### Problem to work on
Only the records, exactly as written, belong in the answer; pictures do not.

[Collected data]
____________
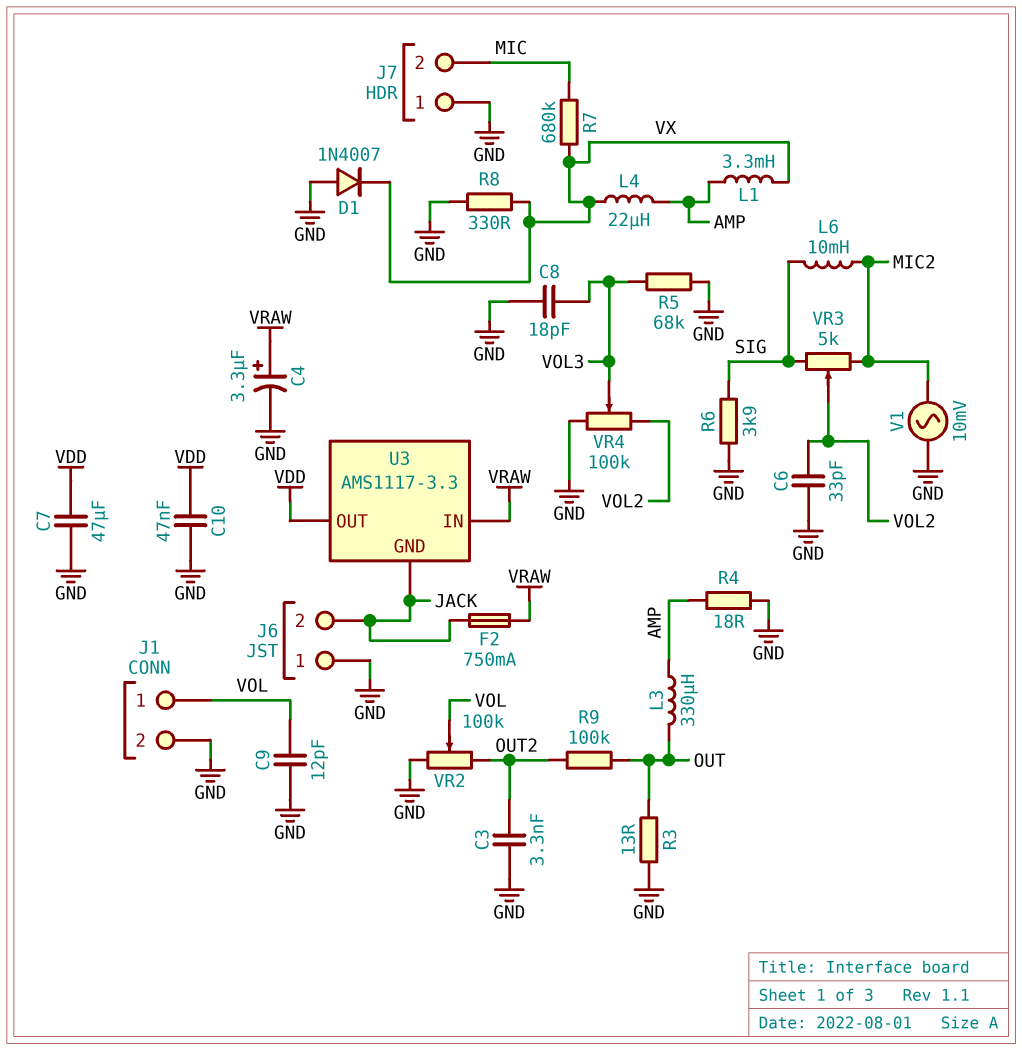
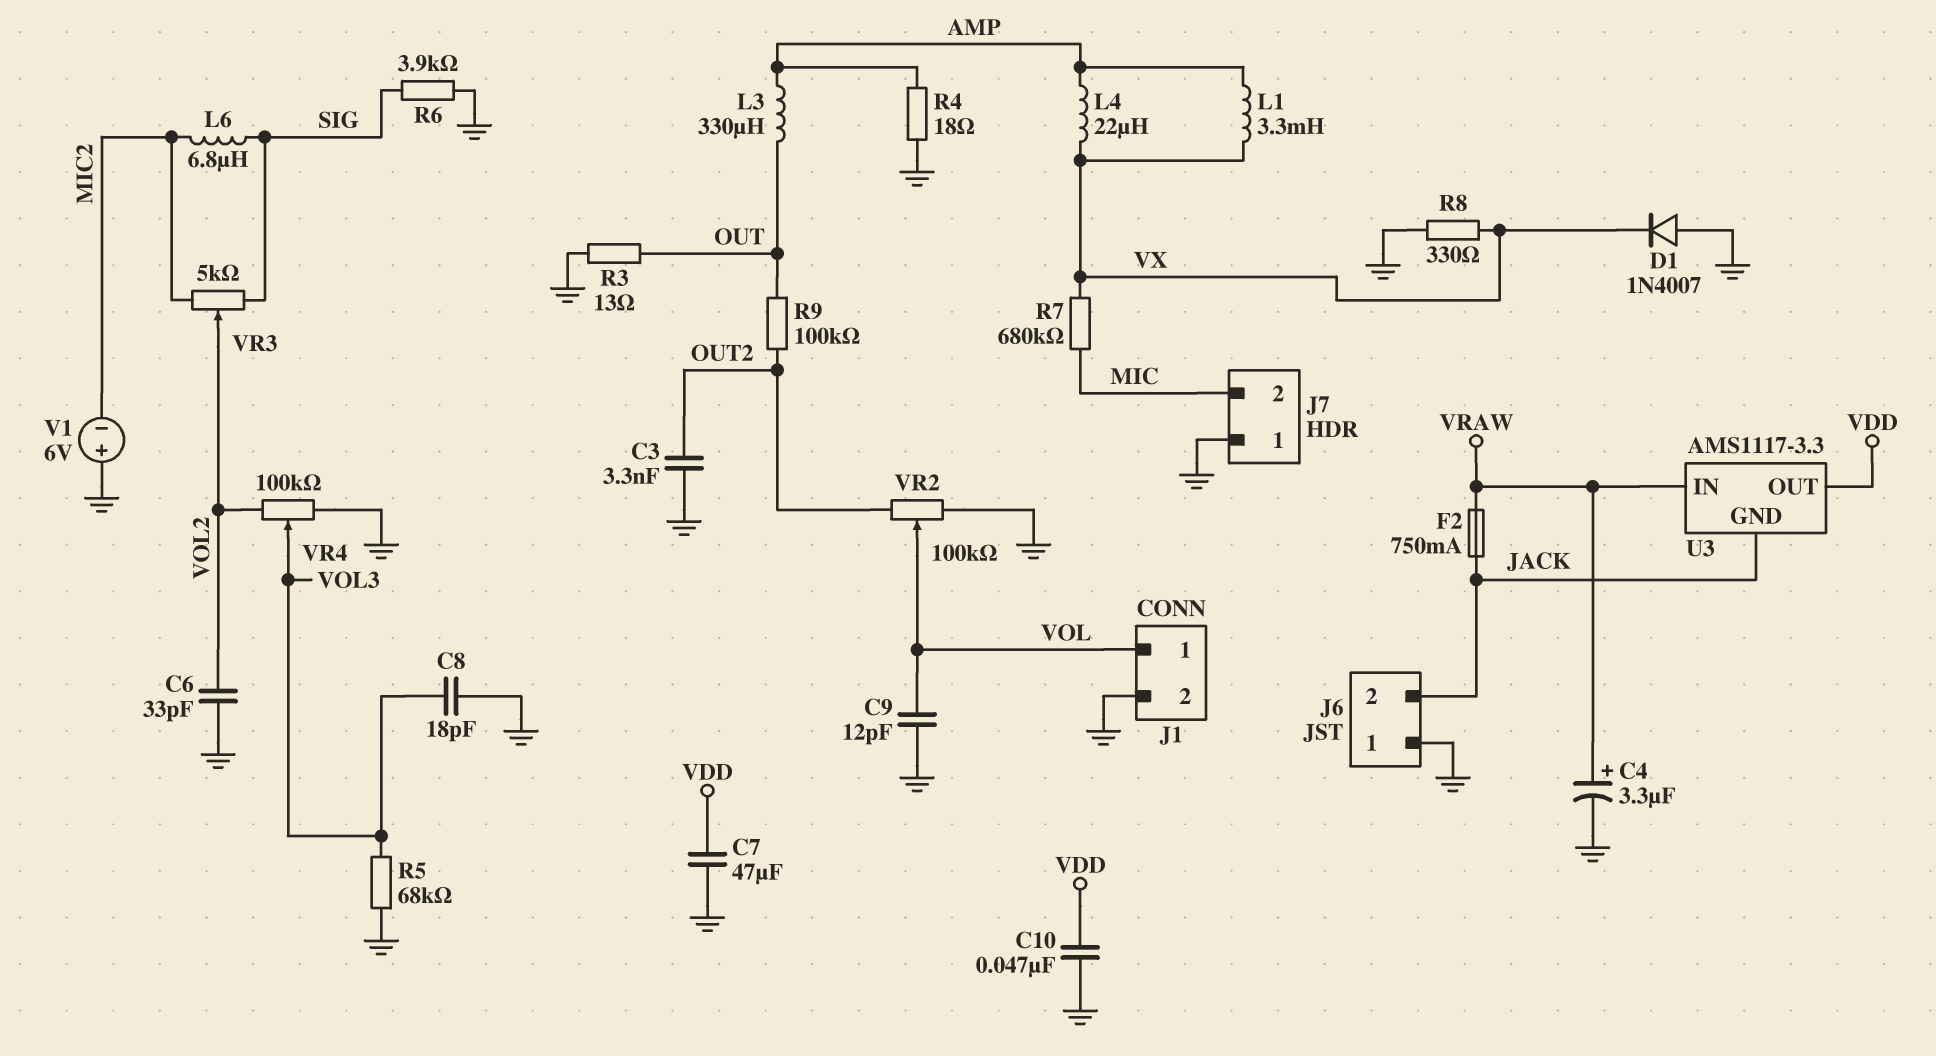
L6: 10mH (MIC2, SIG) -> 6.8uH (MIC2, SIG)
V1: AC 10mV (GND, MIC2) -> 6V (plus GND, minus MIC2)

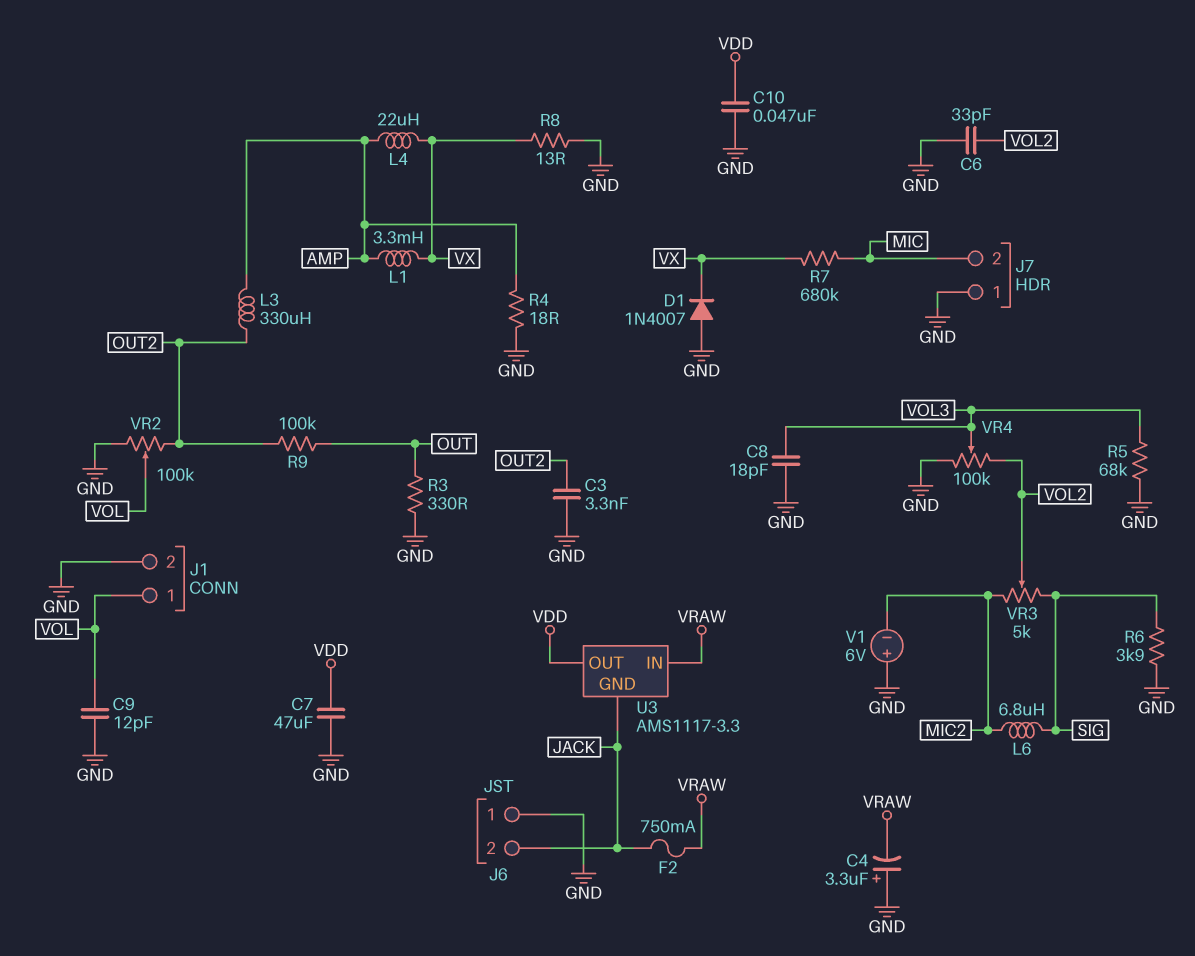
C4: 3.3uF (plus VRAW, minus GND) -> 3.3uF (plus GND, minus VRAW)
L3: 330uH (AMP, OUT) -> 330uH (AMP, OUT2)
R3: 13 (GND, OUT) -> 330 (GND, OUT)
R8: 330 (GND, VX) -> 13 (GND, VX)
____________
### Exercise answer
L6: 10mH (MIC2, SIG) -> 6.8uH (MIC2, SIG)
V1: AC 10mV (GND, MIC2) -> 6V (plus GND, minus MIC2)

C4: 3.3uF (plus VRAW, minus GND) -> 3.3uF (plus GND, minus VRAW)
L3: 330uH (AMP, OUT) -> 330uH (AMP, OUT2)
R3: 13 (GND, OUT) -> 330 (GND, OUT)
R8: 330 (GND, VX) -> 13 (GND, VX)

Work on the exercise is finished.